# EXERCISE OBJECTIVE:
All that is needed is the listing, transcribed exactly and in full.
□ □ □
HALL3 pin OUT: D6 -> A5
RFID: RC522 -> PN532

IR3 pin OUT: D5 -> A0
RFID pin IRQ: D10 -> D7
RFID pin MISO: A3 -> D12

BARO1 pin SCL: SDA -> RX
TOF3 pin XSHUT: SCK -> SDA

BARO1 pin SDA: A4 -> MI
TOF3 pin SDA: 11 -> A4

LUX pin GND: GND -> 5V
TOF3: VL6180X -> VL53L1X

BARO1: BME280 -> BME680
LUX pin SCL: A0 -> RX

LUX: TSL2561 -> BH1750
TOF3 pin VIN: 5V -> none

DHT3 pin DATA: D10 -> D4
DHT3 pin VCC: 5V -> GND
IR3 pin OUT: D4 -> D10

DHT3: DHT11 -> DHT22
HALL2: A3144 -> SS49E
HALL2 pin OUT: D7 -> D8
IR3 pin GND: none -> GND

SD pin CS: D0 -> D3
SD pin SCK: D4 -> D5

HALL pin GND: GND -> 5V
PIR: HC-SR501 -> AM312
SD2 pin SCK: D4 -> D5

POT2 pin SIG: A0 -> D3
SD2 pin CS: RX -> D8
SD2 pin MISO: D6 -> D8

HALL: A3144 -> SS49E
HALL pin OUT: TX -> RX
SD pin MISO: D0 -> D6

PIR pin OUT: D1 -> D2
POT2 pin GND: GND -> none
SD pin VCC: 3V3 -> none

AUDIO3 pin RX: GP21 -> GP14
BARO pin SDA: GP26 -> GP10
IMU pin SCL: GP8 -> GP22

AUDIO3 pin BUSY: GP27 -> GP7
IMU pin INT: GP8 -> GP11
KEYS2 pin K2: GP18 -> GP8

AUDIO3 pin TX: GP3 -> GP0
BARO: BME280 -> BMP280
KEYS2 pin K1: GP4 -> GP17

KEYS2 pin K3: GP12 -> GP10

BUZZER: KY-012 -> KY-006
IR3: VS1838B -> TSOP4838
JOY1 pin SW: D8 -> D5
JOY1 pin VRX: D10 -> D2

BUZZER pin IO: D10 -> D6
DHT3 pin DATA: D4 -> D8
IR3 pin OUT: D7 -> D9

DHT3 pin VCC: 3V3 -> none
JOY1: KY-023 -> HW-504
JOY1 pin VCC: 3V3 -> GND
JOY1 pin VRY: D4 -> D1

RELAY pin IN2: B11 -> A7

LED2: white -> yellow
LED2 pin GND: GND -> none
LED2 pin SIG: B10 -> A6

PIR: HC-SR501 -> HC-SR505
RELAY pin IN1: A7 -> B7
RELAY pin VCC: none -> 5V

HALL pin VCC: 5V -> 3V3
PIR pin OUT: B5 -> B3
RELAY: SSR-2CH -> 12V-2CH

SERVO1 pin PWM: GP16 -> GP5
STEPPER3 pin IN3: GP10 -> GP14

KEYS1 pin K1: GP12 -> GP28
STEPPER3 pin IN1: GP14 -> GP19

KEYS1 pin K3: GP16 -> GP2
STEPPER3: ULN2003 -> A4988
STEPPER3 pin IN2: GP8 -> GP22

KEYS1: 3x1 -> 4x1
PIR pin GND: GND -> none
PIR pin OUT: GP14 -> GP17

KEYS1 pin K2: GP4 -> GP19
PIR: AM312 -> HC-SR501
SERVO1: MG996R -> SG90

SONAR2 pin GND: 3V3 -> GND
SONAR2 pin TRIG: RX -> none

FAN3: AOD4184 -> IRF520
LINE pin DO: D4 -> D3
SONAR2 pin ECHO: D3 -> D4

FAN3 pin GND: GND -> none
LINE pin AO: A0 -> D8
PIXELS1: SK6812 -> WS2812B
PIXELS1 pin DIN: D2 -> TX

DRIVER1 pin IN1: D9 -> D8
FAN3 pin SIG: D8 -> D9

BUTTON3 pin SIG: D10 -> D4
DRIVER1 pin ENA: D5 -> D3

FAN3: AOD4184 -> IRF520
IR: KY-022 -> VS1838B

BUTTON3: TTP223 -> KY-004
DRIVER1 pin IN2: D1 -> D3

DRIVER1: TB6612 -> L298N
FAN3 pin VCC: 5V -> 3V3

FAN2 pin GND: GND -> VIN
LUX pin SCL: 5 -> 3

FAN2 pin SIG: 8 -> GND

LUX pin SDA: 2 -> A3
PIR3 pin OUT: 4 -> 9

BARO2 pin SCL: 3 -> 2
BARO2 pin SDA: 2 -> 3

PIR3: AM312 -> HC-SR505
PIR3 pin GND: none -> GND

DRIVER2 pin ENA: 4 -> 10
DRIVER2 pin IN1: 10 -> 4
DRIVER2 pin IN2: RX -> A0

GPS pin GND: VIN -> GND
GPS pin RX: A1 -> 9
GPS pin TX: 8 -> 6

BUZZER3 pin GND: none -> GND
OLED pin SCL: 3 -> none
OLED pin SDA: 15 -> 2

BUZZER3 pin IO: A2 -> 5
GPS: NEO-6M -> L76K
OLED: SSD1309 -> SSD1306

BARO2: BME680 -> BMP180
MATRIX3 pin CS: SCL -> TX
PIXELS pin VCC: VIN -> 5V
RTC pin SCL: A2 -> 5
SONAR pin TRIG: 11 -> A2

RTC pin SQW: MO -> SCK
□ □ □
# ANSWER:
HALL3 pin OUT: D6 -> A5
RFID: RC522 -> PN532

IR3 pin OUT: D5 -> A0
RFID pin IRQ: D10 -> D7
RFID pin MISO: A3 -> D12

BARO1 pin SCL: SDA -> RX
TOF3 pin XSHUT: SCK -> SDA

BARO1 pin SDA: A4 -> MI
TOF3 pin SDA: 11 -> A4

LUX pin GND: GND -> 5V
TOF3: VL6180X -> VL53L1X

BARO1: BME280 -> BME680
LUX pin SCL: A0 -> RX

LUX: TSL2561 -> BH1750
TOF3 pin VIN: 5V -> none

DHT3 pin DATA: D10 -> D4
DHT3 pin VCC: 5V -> GND
IR3 pin OUT: D4 -> D10

DHT3: DHT11 -> DHT22
HALL2: A3144 -> SS49E
HALL2 pin OUT: D7 -> D8
IR3 pin GND: none -> GND

SD pin CS: D0 -> D3
SD pin SCK: D4 -> D5

HALL pin GND: GND -> 5V
PIR: HC-SR501 -> AM312
SD2 pin SCK: D4 -> D5

POT2 pin SIG: A0 -> D3
SD2 pin CS: RX -> D8
SD2 pin MISO: D6 -> D8

HALL: A3144 -> SS49E
HALL pin OUT: TX -> RX
SD pin MISO: D0 -> D6

PIR pin OUT: D1 -> D2
POT2 pin GND: GND -> none
SD pin VCC: 3V3 -> none

AUDIO3 pin RX: GP21 -> GP14
BARO pin SDA: GP26 -> GP10
IMU pin SCL: GP8 -> GP22

AUDIO3 pin BUSY: GP27 -> GP7
IMU pin INT: GP8 -> GP11
KEYS2 pin K2: GP18 -> GP8

AUDIO3 pin TX: GP3 -> GP0
BARO: BME280 -> BMP280
KEYS2 pin K1: GP4 -> GP17

KEYS2 pin K3: GP12 -> GP10

BUZZER: KY-012 -> KY-006
IR3: VS1838B -> TSOP4838
JOY1 pin SW: D8 -> D5
JOY1 pin VRX: D10 -> D2

BUZZER pin IO: D10 -> D6
DHT3 pin DATA: D4 -> D8
IR3 pin OUT: D7 -> D9

DHT3 pin VCC: 3V3 -> none
JOY1: KY-023 -> HW-504
JOY1 pin VCC: 3V3 -> GND
JOY1 pin VRY: D4 -> D1

RELAY pin IN2: B11 -> A7

LED2: white -> yellow
LED2 pin GND: GND -> none
LED2 pin SIG: B10 -> A6

PIR: HC-SR501 -> HC-SR505
RELAY pin IN1: A7 -> B7
RELAY pin VCC: none -> 5V

HALL pin VCC: 5V -> 3V3
PIR pin OUT: B5 -> B3
RELAY: SSR-2CH -> 12V-2CH

SERVO1 pin PWM: GP16 -> GP5
STEPPER3 pin IN3: GP10 -> GP14

KEYS1 pin K1: GP12 -> GP28
STEPPER3 pin IN1: GP14 -> GP19

KEYS1 pin K3: GP16 -> GP2
STEPPER3: ULN2003 -> A4988
STEPPER3 pin IN2: GP8 -> GP22

KEYS1: 3x1 -> 4x1
PIR pin GND: GND -> none
PIR pin OUT: GP14 -> GP17

KEYS1 pin K2: GP4 -> GP19
PIR: AM312 -> HC-SR501
SERVO1: MG996R -> SG90

SONAR2 pin GND: 3V3 -> GND
SONAR2 pin TRIG: RX -> none

FAN3: AOD4184 -> IRF520
LINE pin DO: D4 -> D3
SONAR2 pin ECHO: D3 -> D4

FAN3 pin GND: GND -> none
LINE pin AO: A0 -> D8
PIXELS1: SK6812 -> WS2812B
PIXELS1 pin DIN: D2 -> TX

DRIVER1 pin IN1: D9 -> D8
FAN3 pin SIG: D8 -> D9

BUTTON3 pin SIG: D10 -> D4
DRIVER1 pin ENA: D5 -> D3

FAN3: AOD4184 -> IRF520
IR: KY-022 -> VS1838B

BUTTON3: TTP223 -> KY-004
DRIVER1 pin IN2: D1 -> D3

DRIVER1: TB6612 -> L298N
FAN3 pin VCC: 5V -> 3V3

FAN2 pin GND: GND -> VIN
LUX pin SCL: 5 -> 3

FAN2 pin SIG: 8 -> GND

LUX pin SDA: 2 -> A3
PIR3 pin OUT: 4 -> 9

BARO2 pin SCL: 3 -> 2
BARO2 pin SDA: 2 -> 3

PIR3: AM312 -> HC-SR505
PIR3 pin GND: none -> GND

DRIVER2 pin ENA: 4 -> 10
DRIVER2 pin IN1: 10 -> 4
DRIVER2 pin IN2: RX -> A0

GPS pin GND: VIN -> GND
GPS pin RX: A1 -> 9
GPS pin TX: 8 -> 6

BUZZER3 pin GND: none -> GND
OLED pin SCL: 3 -> none
OLED pin SDA: 15 -> 2

BUZZER3 pin IO: A2 -> 5
GPS: NEO-6M -> L76K
OLED: SSD1309 -> SSD1306

BARO2: BME680 -> BMP180
MATRIX3 pin CS: SCL -> TX
PIXELS pin VCC: VIN -> 5V
RTC pin SCL: A2 -> 5
SONAR pin TRIG: 11 -> A2

RTC pin SQW: MO -> SCK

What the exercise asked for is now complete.